(Stored data entries)
---+---

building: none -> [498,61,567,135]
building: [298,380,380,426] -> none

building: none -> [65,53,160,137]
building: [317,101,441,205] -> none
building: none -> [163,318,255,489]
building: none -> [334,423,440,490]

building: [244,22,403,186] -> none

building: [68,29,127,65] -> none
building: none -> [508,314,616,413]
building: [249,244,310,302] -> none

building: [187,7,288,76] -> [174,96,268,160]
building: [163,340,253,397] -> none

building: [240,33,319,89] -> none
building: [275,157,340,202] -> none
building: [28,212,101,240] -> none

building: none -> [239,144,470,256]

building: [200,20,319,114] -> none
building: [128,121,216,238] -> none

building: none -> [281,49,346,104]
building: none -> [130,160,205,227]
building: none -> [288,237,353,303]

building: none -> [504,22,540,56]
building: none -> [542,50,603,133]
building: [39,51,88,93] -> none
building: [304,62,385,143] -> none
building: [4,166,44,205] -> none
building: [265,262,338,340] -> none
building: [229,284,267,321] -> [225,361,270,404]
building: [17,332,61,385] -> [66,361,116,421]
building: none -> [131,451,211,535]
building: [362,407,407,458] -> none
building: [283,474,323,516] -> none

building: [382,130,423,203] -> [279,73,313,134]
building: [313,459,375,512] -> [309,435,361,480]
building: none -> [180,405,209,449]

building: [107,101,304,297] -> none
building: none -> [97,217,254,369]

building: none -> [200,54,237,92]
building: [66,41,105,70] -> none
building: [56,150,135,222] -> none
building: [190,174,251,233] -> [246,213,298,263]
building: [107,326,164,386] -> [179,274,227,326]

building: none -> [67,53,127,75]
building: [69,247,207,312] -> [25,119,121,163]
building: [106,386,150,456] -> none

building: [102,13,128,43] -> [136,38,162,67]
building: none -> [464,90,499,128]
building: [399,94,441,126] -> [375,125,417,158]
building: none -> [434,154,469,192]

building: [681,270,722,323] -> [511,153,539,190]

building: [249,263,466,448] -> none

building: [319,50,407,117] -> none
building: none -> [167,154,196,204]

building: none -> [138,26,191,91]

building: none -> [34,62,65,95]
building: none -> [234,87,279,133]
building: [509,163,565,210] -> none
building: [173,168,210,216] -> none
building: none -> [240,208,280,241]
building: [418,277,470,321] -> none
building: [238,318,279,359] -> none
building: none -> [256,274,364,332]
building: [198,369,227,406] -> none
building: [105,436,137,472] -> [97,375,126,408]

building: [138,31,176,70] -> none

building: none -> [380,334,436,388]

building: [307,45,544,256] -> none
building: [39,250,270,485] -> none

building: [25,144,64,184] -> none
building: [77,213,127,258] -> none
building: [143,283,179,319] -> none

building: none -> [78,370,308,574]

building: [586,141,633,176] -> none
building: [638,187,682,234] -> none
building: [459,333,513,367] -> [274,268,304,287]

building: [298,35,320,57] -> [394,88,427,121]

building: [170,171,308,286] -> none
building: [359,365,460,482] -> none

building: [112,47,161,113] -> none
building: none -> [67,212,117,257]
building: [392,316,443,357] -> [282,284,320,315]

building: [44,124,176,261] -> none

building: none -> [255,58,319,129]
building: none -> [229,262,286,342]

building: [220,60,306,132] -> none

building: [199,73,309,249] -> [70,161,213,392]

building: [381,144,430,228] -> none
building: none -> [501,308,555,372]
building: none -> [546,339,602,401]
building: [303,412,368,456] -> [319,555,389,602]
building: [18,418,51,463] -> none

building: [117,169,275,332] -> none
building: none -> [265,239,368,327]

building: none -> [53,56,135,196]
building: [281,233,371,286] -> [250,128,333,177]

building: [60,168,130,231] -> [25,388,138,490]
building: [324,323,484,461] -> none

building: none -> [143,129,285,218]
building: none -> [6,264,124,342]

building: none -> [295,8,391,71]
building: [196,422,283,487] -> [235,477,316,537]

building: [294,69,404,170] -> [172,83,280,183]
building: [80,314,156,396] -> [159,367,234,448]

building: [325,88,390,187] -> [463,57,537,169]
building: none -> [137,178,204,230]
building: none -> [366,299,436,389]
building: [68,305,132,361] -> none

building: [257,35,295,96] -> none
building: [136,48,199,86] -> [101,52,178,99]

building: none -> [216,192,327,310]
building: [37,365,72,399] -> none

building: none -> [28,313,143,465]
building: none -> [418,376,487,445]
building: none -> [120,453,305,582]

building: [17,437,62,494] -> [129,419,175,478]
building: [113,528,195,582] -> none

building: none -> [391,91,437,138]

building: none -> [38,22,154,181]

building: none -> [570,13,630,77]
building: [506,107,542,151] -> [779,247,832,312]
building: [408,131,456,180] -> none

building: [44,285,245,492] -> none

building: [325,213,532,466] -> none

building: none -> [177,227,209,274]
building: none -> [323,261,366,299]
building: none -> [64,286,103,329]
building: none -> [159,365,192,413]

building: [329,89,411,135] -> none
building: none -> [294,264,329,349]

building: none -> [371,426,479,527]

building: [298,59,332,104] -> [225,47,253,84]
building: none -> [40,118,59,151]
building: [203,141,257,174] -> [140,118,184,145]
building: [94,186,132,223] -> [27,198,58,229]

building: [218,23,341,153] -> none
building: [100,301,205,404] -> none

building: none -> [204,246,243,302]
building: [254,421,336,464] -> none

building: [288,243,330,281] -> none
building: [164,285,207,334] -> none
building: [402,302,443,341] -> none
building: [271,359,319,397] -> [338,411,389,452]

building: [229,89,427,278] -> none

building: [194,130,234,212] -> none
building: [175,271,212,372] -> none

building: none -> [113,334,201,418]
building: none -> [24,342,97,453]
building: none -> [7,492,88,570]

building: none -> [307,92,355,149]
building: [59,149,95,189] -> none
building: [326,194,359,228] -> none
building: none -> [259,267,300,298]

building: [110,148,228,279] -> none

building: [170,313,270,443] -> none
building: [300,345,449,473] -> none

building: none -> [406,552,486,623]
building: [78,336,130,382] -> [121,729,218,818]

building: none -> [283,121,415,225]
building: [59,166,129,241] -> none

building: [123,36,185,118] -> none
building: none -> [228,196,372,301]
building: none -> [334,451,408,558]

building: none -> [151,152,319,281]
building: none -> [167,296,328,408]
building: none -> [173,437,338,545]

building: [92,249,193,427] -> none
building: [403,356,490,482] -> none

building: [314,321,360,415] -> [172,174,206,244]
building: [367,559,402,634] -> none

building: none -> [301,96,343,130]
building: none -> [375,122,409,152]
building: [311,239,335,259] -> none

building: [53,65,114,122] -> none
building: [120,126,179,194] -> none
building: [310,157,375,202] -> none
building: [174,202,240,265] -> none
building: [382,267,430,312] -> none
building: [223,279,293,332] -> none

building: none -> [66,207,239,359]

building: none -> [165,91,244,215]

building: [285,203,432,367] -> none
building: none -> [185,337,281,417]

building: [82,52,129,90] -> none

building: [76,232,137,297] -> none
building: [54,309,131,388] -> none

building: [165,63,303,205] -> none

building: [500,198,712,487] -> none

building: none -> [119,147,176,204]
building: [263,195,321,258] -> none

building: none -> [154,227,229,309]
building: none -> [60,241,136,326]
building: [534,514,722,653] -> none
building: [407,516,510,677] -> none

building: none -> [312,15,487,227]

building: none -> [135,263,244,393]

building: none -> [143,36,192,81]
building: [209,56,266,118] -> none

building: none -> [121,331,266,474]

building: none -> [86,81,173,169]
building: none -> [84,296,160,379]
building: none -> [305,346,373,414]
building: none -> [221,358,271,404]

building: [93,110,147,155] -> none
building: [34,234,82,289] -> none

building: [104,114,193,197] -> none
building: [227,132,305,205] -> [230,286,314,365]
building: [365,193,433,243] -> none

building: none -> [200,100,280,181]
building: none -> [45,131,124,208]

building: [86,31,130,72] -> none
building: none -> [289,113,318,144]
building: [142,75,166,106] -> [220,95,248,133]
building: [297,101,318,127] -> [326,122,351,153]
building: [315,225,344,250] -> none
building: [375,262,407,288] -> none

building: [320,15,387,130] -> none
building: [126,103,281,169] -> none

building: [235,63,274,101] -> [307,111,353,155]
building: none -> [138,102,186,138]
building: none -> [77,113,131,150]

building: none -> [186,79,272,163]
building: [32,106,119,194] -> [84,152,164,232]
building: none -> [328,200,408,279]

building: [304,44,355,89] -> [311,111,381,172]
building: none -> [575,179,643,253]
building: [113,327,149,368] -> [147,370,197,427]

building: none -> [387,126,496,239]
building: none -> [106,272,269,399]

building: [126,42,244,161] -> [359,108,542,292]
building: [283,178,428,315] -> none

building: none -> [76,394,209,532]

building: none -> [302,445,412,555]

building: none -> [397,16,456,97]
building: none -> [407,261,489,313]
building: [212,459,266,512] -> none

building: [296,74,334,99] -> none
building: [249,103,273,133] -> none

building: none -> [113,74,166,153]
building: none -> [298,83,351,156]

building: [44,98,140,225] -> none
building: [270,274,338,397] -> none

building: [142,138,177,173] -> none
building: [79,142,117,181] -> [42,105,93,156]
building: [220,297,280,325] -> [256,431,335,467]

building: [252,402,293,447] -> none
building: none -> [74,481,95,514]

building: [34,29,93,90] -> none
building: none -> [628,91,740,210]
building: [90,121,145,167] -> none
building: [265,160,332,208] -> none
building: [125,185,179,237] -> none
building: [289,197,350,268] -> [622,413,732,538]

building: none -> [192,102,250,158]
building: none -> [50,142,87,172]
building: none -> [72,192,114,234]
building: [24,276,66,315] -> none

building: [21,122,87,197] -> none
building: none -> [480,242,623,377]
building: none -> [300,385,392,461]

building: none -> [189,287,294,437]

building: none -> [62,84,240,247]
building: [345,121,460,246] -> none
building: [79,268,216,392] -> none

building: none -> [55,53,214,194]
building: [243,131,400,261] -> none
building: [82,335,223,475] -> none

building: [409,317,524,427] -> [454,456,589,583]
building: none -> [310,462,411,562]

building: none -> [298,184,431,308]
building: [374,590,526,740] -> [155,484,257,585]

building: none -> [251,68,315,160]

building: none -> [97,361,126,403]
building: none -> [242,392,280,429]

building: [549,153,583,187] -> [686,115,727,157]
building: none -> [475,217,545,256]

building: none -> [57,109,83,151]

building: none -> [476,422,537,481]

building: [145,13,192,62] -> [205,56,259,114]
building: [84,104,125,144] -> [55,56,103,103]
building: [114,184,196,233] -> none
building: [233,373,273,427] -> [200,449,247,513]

---+---

Try it: Only the lines above starting at the one containing "building: [165,63,303,205] -> none" and ending at the one containing "building: none -> [106,272,269,399]", both included, are to be returned, exactly as they read.

Response area:
building: [165,63,303,205] -> none

building: [500,198,712,487] -> none

building: none -> [119,147,176,204]
building: [263,195,321,258] -> none

building: none -> [154,227,229,309]
building: none -> [60,241,136,326]
building: [534,514,722,653] -> none
building: [407,516,510,677] -> none

building: none -> [312,15,487,227]

building: none -> [135,263,244,393]

building: none -> [143,36,192,81]
building: [209,56,266,118] -> none

building: none -> [121,331,266,474]

building: none -> [86,81,173,169]
building: none -> [84,296,160,379]
building: none -> [305,346,373,414]
building: none -> [221,358,271,404]

building: [93,110,147,155] -> none
building: [34,234,82,289] -> none

building: [104,114,193,197] -> none
building: [227,132,305,205] -> [230,286,314,365]
building: [365,193,433,243] -> none

building: none -> [200,100,280,181]
building: none -> [45,131,124,208]

building: [86,31,130,72] -> none
building: none -> [289,113,318,144]
building: [142,75,166,106] -> [220,95,248,133]
building: [297,101,318,127] -> [326,122,351,153]
building: [315,225,344,250] -> none
building: [375,262,407,288] -> none

building: [320,15,387,130] -> none
building: [126,103,281,169] -> none

building: [235,63,274,101] -> [307,111,353,155]
building: none -> [138,102,186,138]
building: none -> [77,113,131,150]

building: none -> [186,79,272,163]
building: [32,106,119,194] -> [84,152,164,232]
building: none -> [328,200,408,279]

building: [304,44,355,89] -> [311,111,381,172]
building: none -> [575,179,643,253]
building: [113,327,149,368] -> [147,370,197,427]

building: none -> [387,126,496,239]
building: none -> [106,272,269,399]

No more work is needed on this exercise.